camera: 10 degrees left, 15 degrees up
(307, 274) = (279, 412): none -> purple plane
...
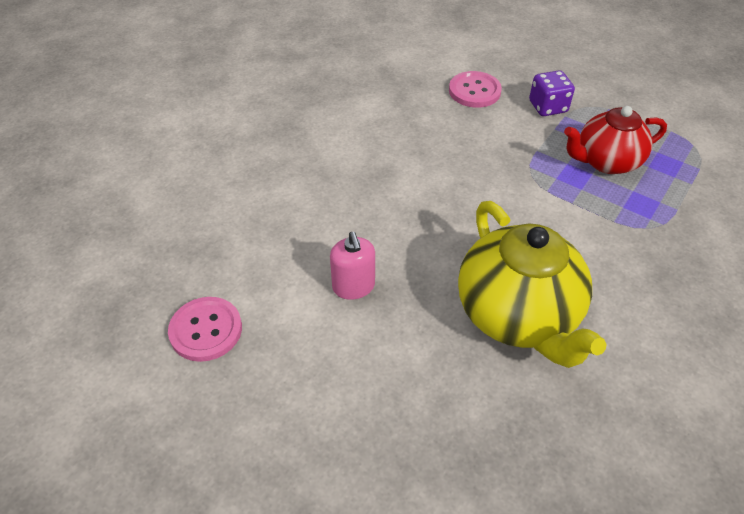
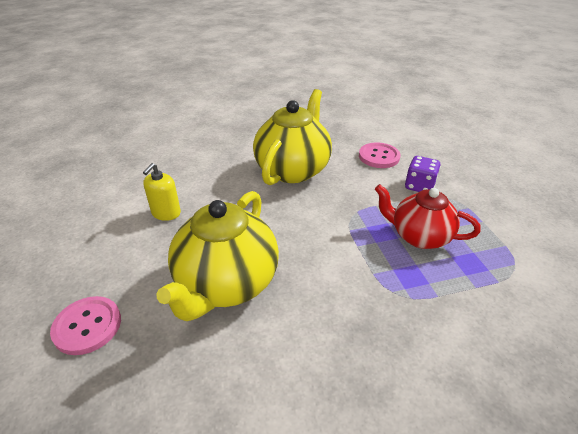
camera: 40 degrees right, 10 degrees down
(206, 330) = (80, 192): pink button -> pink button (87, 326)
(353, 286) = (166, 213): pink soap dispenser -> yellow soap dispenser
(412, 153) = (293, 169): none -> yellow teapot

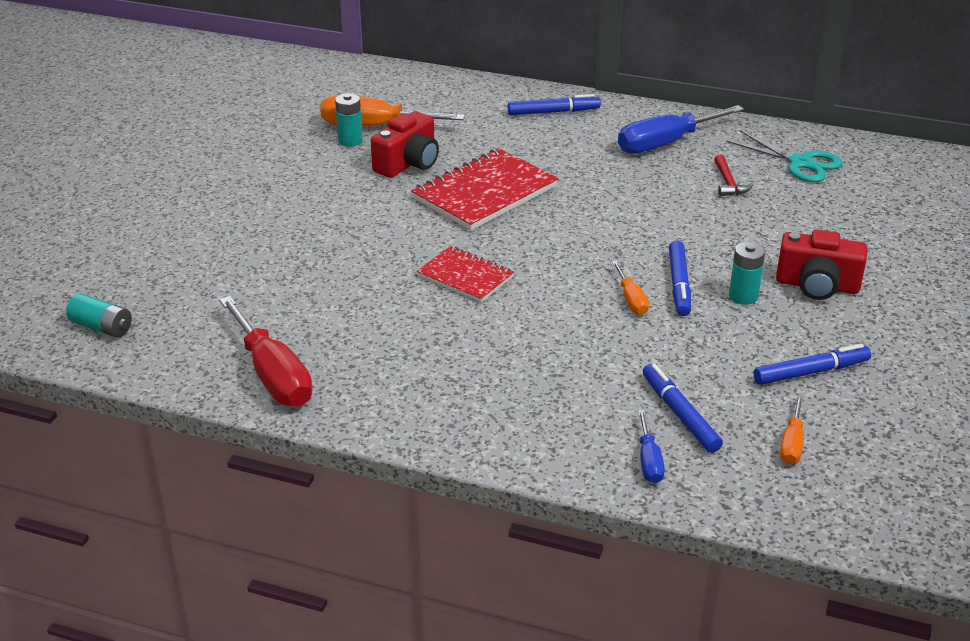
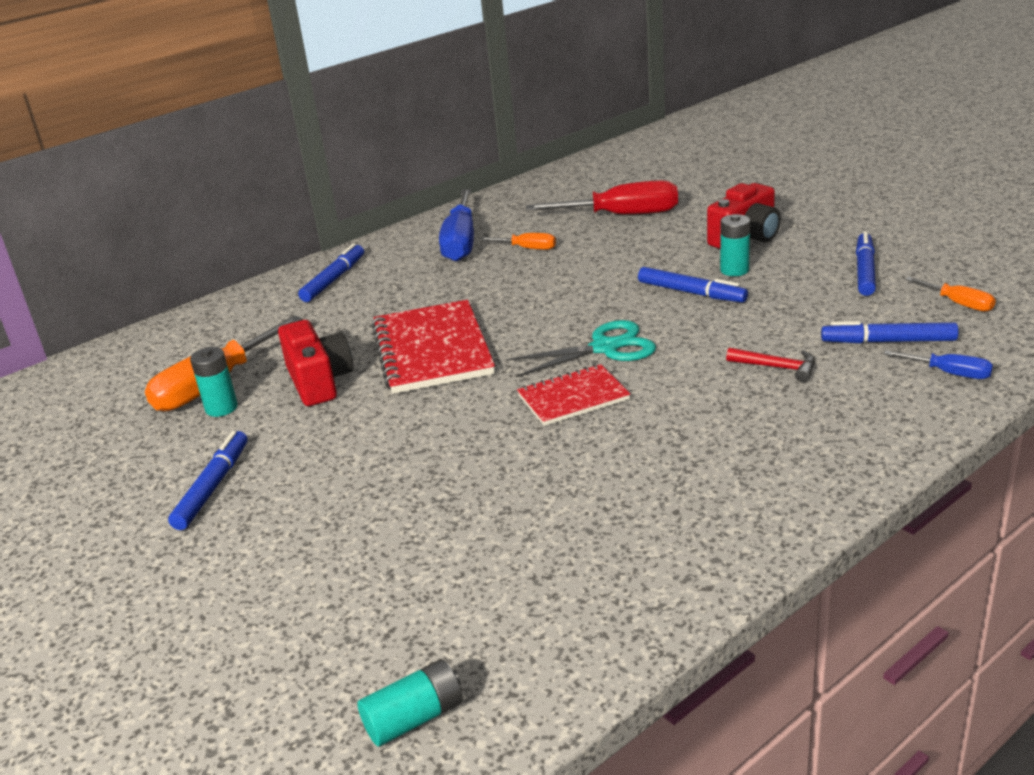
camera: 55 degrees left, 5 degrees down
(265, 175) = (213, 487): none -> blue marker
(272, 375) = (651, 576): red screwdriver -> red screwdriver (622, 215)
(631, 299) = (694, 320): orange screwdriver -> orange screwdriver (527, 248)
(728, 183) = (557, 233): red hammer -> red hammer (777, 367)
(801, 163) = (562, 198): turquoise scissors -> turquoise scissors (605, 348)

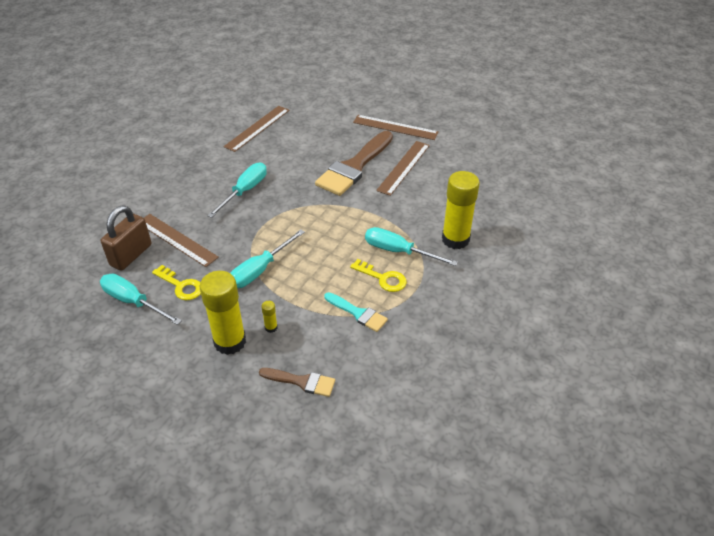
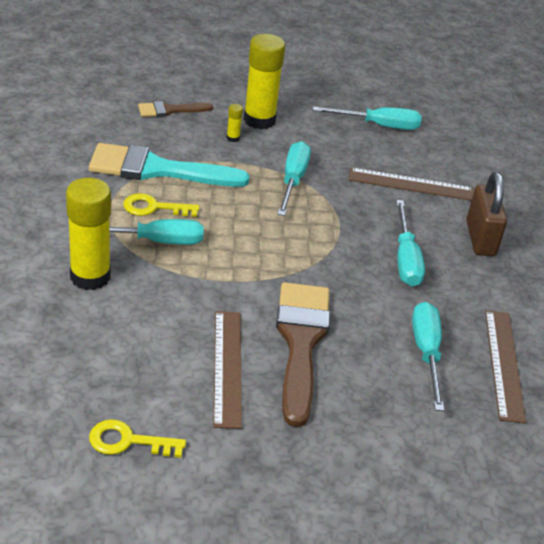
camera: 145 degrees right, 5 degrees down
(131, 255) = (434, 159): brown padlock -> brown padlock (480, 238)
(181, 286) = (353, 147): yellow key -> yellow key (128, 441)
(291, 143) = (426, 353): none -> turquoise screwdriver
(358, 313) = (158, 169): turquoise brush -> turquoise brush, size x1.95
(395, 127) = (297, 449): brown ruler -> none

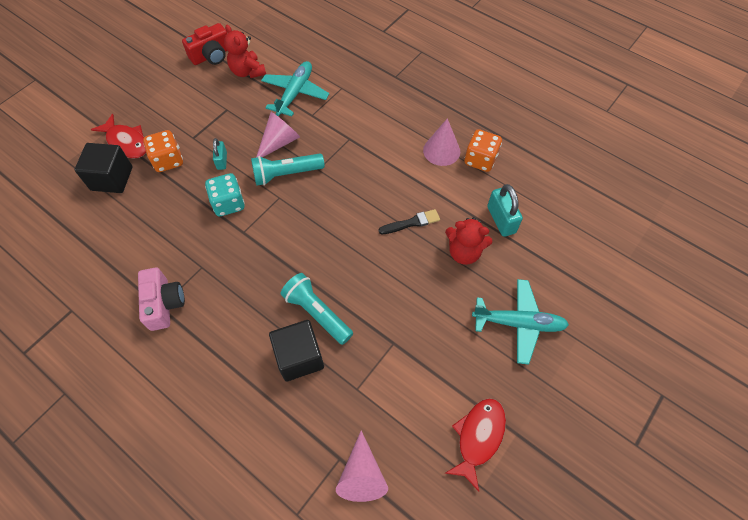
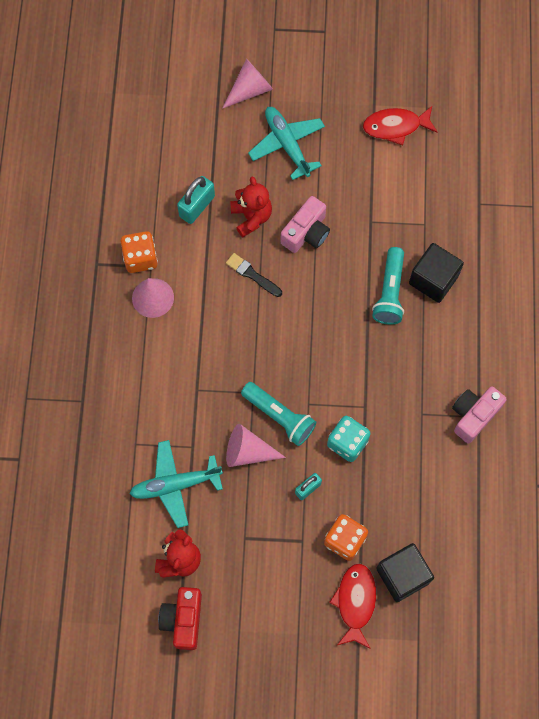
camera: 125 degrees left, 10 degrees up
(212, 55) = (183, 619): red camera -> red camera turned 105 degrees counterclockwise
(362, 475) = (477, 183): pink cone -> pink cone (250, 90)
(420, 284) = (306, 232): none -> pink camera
---
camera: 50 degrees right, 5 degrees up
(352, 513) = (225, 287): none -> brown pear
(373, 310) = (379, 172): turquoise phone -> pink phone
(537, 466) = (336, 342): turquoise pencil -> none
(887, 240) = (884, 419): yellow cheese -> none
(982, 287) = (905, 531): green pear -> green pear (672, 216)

> [Exercise details]: Go through the listing above and write out exactly the lines starting with the one holding "camera: 125 degrees left, 10 degrees up" and running through the one holding "(420, 284) = (306, 232): none -> pink camera", ends included, and no others.

> [Task response]:
camera: 125 degrees left, 10 degrees up
(212, 55) = (183, 619): red camera -> red camera turned 105 degrees counterclockwise
(362, 475) = (477, 183): pink cone -> pink cone (250, 90)
(420, 284) = (306, 232): none -> pink camera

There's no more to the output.